Change every "rectangle" in the rows below to "quadrilateral" and write the rows out again with everything else as it stands. Leave the pictures out of your answer.

Dataset records
┄┄┄┄┄┄┄┄┄┄┄┄┄┄┄┄┄┄┄┄

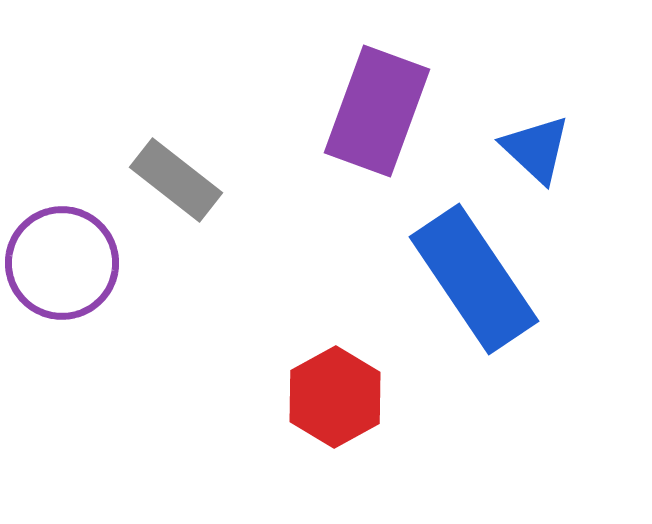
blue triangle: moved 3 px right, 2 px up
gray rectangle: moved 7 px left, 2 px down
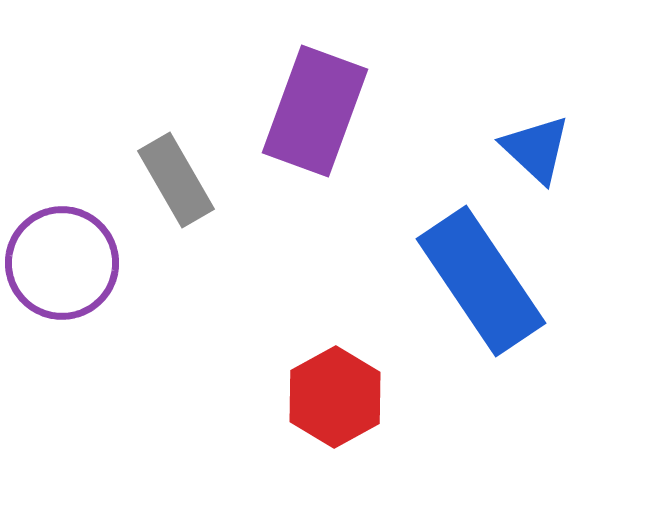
purple rectangle: moved 62 px left
gray rectangle: rotated 22 degrees clockwise
blue rectangle: moved 7 px right, 2 px down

┄┄┄┄┄┄┄┄┄┄┄┄┄┄┄┄┄┄┄┄

Reply:
blue triangle: moved 3 px right, 2 px up
gray quadrilateral: moved 7 px left, 2 px down
purple quadrilateral: moved 62 px left
gray quadrilateral: rotated 22 degrees clockwise
blue quadrilateral: moved 7 px right, 2 px down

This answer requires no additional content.